The input =>
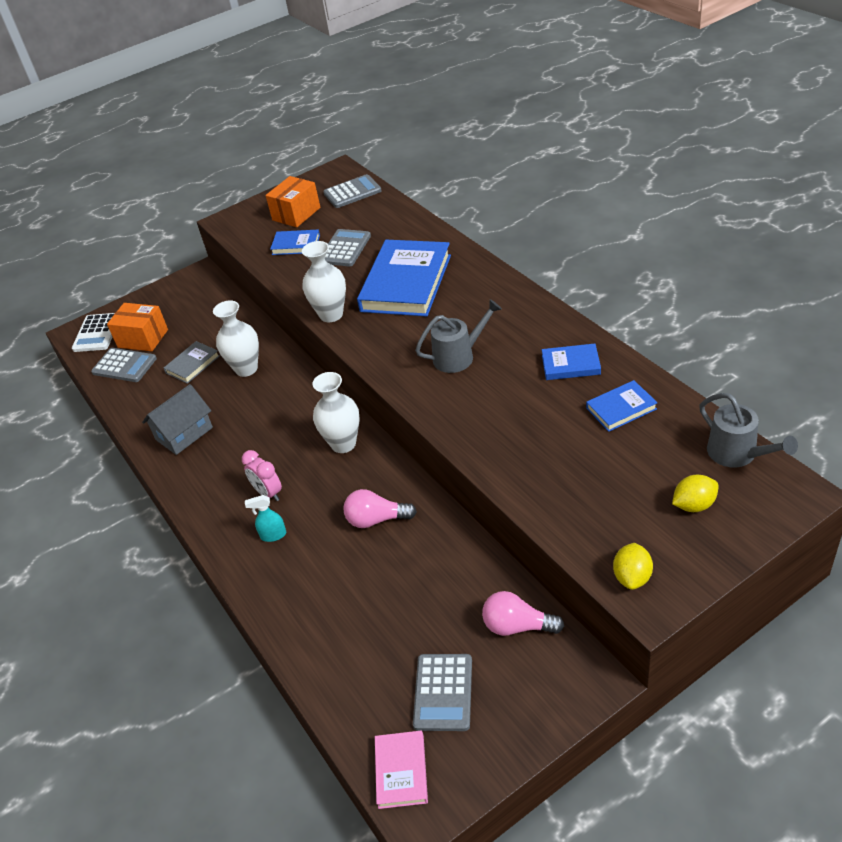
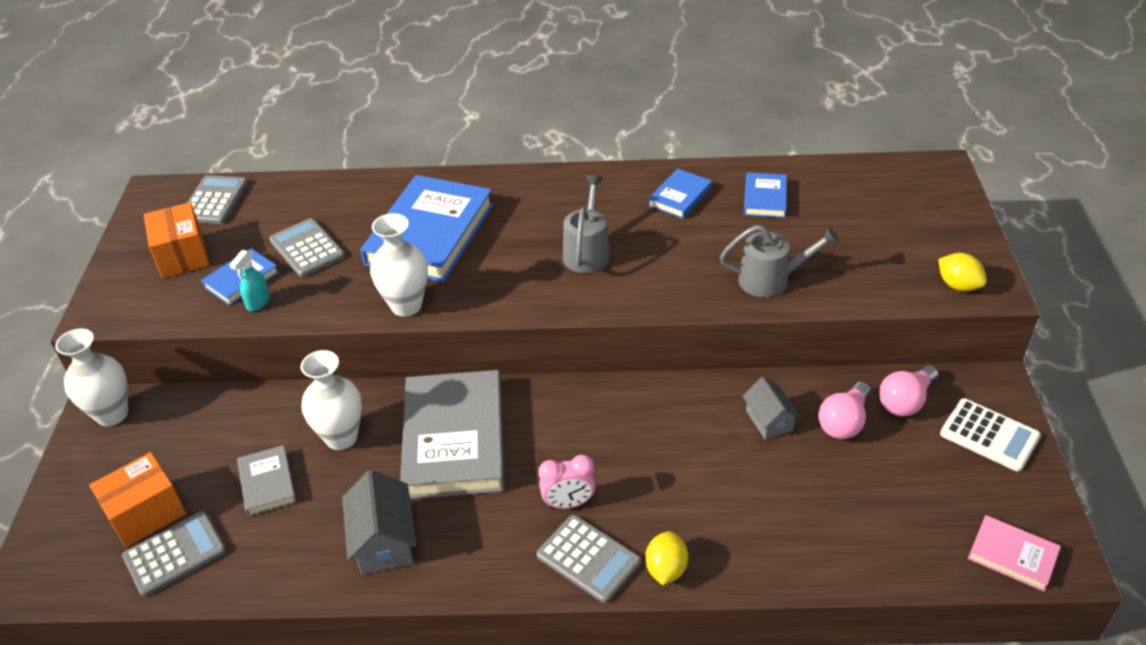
camera: 60 degrees left, 0 degrees up
(97, 333) = (61, 560): white calculator -> white calculator (989, 435)
(273, 535) = (636, 526): turquoise spray bottle -> turquoise spray bottle (258, 302)
(281, 413) = (454, 439): none -> grey book
(343, 444) = (560, 411): white vase -> white vase (112, 414)
(376, 519) = (693, 434): pink light bulb -> pink light bulb (843, 422)
(406, 283) = (430, 234): blue book -> blue book turned 60 degrees clockwise
(424, 553) = (769, 420): none -> grey house
(443, 692) = (944, 485): grey calculator -> grey calculator (588, 559)
(694, 505) = (909, 218): yellow lemon -> yellow lemon (666, 569)
(737, 454) = (875, 172): grey watering can -> grey watering can (771, 280)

What you will do =>
Beginning with the line containing "(281, 413) = (454, 439): none -> grey book" and ending with the last line of the listing above, return every line exactly and nothing else.

Response to this exercise =>
(281, 413) = (454, 439): none -> grey book
(343, 444) = (560, 411): white vase -> white vase (112, 414)
(376, 519) = (693, 434): pink light bulb -> pink light bulb (843, 422)
(406, 283) = (430, 234): blue book -> blue book turned 60 degrees clockwise
(424, 553) = (769, 420): none -> grey house
(443, 692) = (944, 485): grey calculator -> grey calculator (588, 559)
(694, 505) = (909, 218): yellow lemon -> yellow lemon (666, 569)
(737, 454) = (875, 172): grey watering can -> grey watering can (771, 280)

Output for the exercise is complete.